_About this task:_ Take the lines below beginning at the line that has "camera: 160 degrees right, 20 degrees down" and stopping after the line that has "pink vase [695,256,744,336] -> none", and print them exactly as they are, with no other lines.

_Scene difference descriptions:_
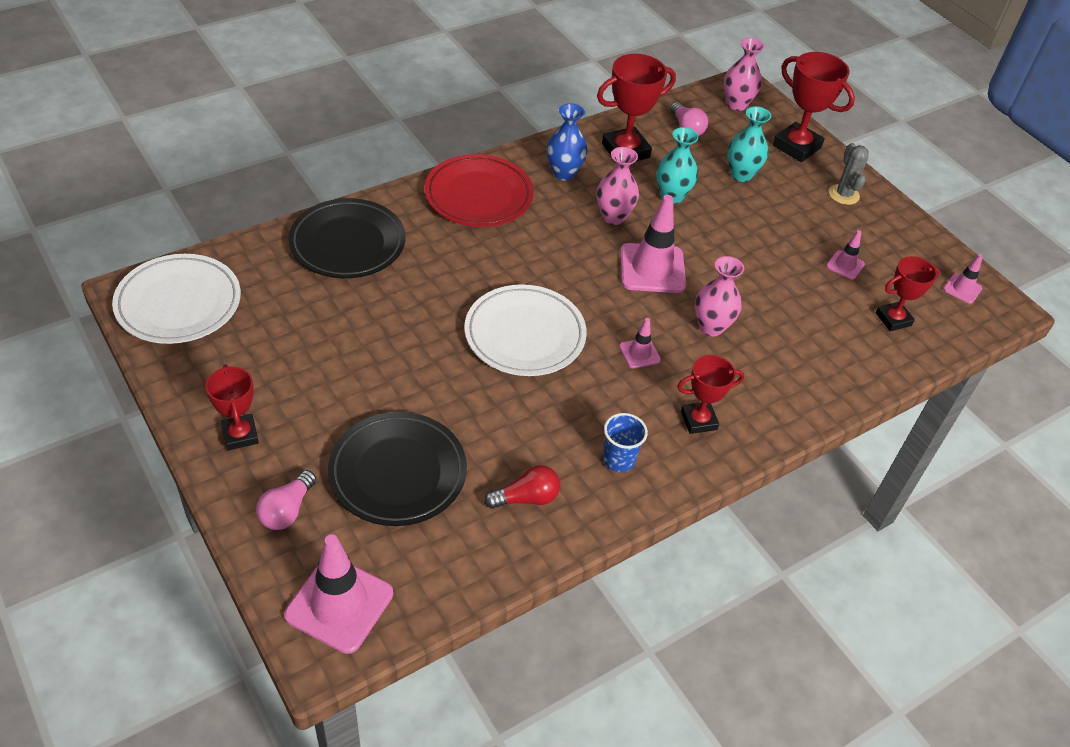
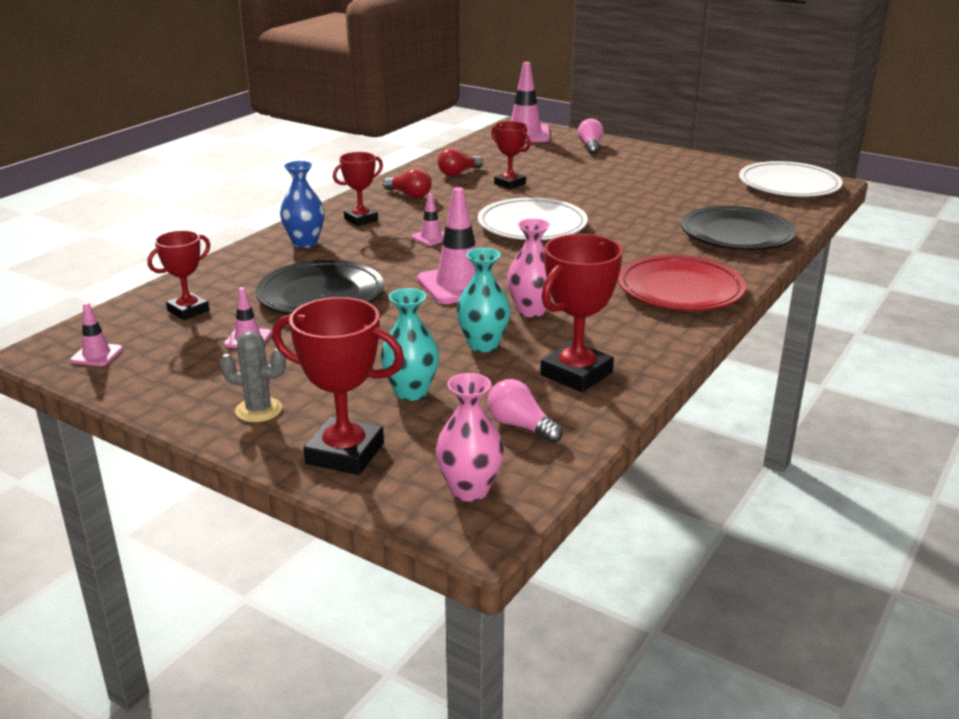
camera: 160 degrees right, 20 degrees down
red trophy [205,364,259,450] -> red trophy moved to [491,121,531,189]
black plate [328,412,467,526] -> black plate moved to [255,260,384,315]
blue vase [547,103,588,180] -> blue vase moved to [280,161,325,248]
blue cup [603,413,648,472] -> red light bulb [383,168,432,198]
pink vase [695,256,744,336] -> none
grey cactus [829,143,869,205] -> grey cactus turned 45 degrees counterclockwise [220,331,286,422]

...

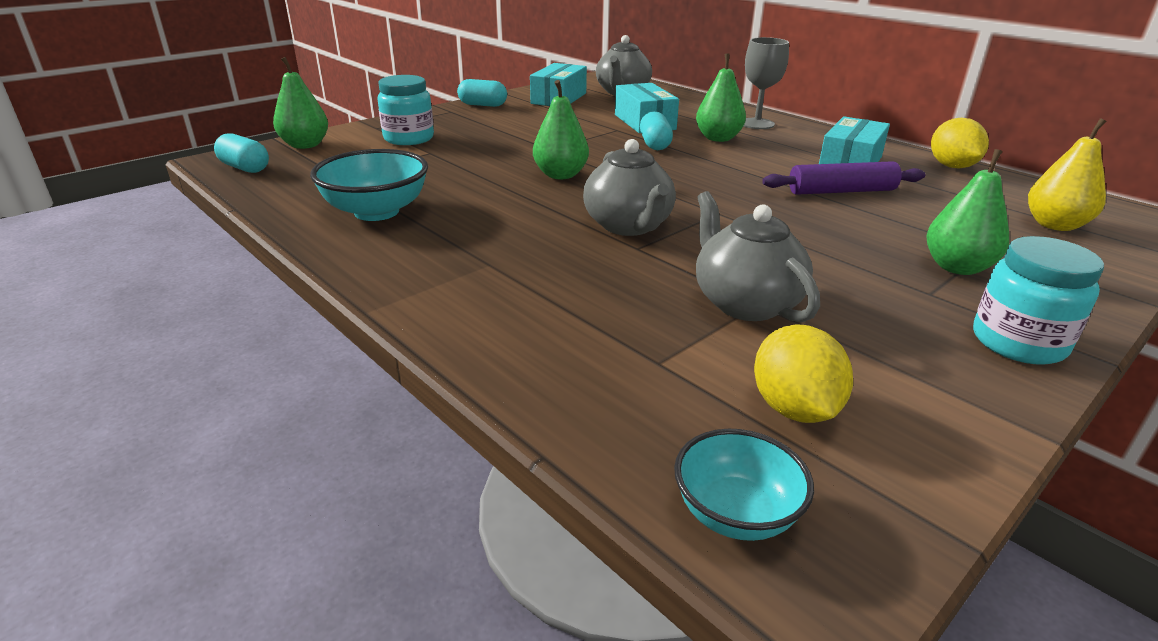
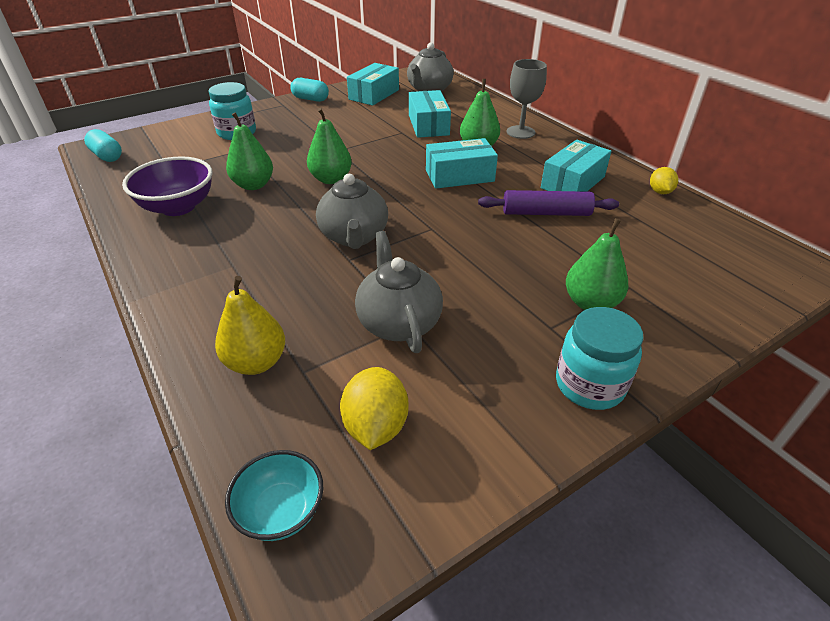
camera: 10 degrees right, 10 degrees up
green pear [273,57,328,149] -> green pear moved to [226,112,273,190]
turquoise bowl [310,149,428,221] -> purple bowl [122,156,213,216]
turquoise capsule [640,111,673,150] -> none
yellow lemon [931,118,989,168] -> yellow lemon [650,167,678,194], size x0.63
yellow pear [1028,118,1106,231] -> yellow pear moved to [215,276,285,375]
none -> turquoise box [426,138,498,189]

_Task answer:_
camera: 160 degrees right, 20 degrees down
red trophy [205,364,259,450] -> red trophy moved to [491,121,531,189]
black plate [328,412,467,526] -> black plate moved to [255,260,384,315]
blue vase [547,103,588,180] -> blue vase moved to [280,161,325,248]
blue cup [603,413,648,472] -> red light bulb [383,168,432,198]
pink vase [695,256,744,336] -> none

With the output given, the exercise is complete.